— Try it —
Go to the line in the entries below that holds "camera: 15 degrees right, 5 degrees down" and repeat exactly from there through the line that holds "none -> purple mug [289,373,342,440]", inclusive.

— Excerpted data —
....

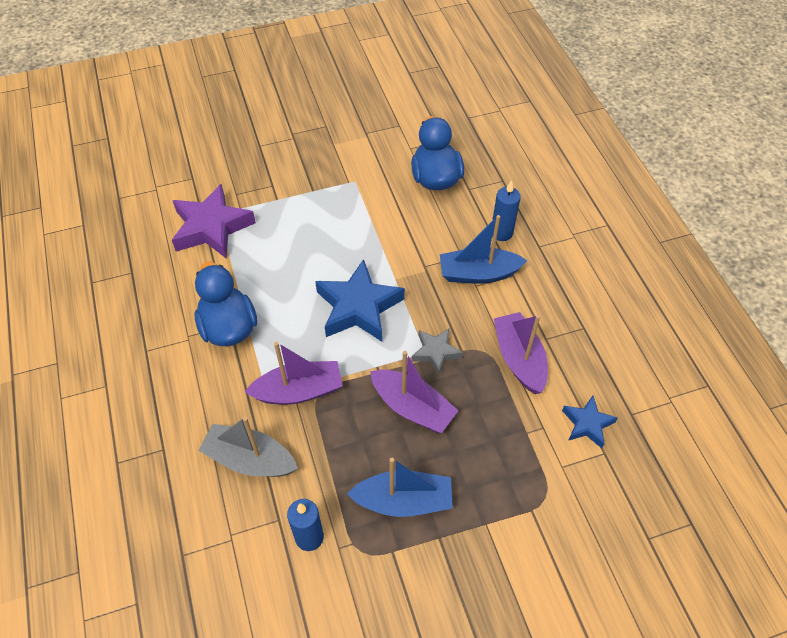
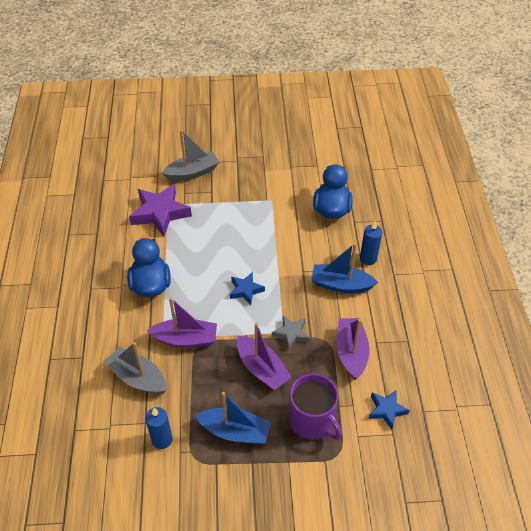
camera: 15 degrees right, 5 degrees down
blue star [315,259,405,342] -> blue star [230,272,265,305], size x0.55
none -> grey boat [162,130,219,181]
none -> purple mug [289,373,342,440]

....

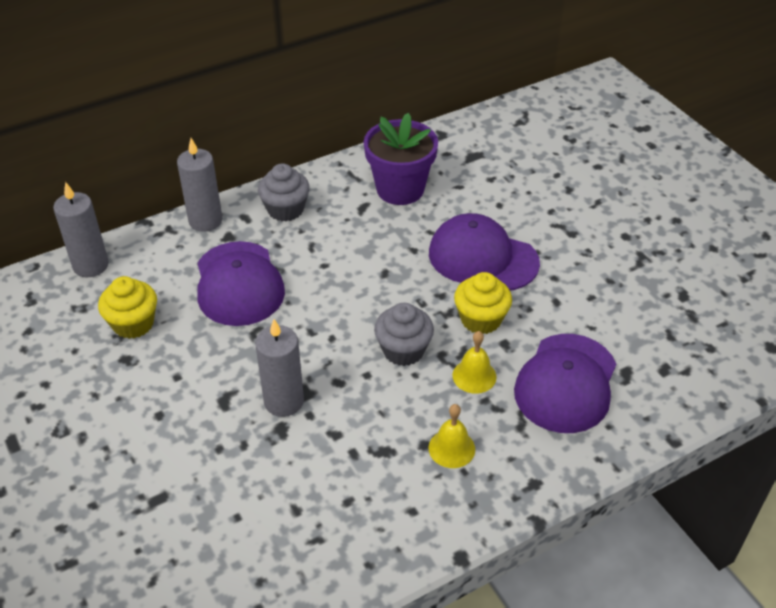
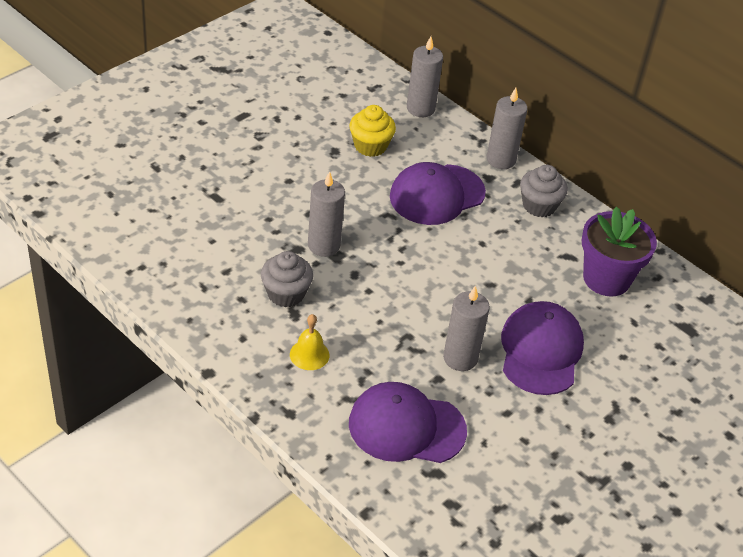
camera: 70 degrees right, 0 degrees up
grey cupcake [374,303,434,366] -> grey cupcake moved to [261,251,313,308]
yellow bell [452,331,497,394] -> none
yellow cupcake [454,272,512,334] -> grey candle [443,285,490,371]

....

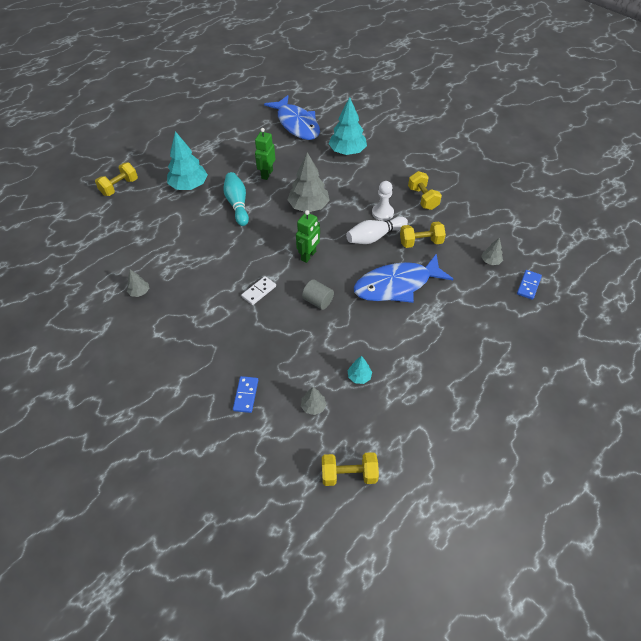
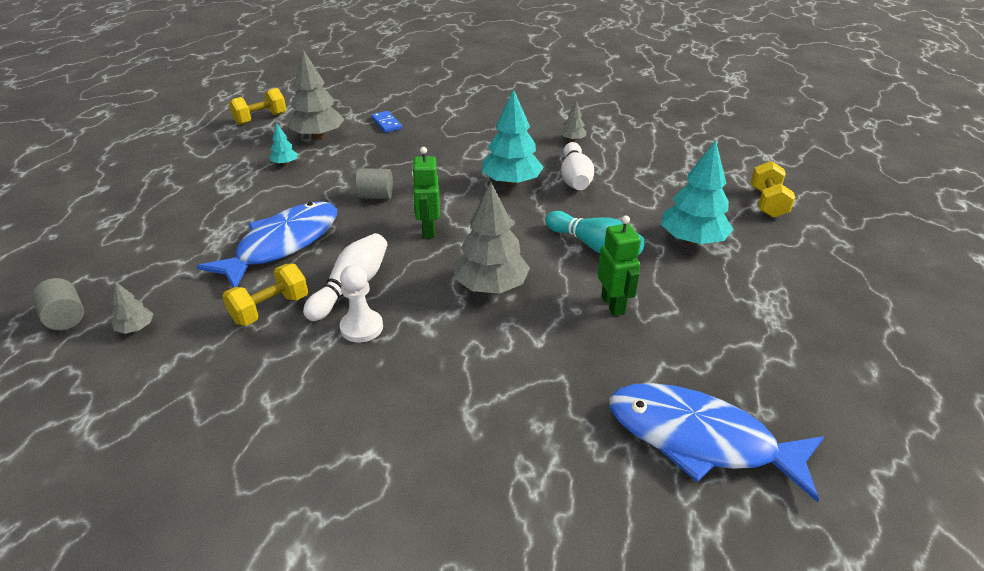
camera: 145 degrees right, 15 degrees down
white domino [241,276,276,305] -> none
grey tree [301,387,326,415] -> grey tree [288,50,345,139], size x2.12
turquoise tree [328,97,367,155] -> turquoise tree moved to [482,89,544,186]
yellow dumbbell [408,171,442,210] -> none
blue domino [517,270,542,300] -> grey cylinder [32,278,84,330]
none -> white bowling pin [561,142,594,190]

....

— Result —
camera: 15 degrees right, 5 degrees down
blue star [315,259,405,342] -> blue star [230,272,265,305], size x0.55
none -> grey boat [162,130,219,181]
none -> purple mug [289,373,342,440]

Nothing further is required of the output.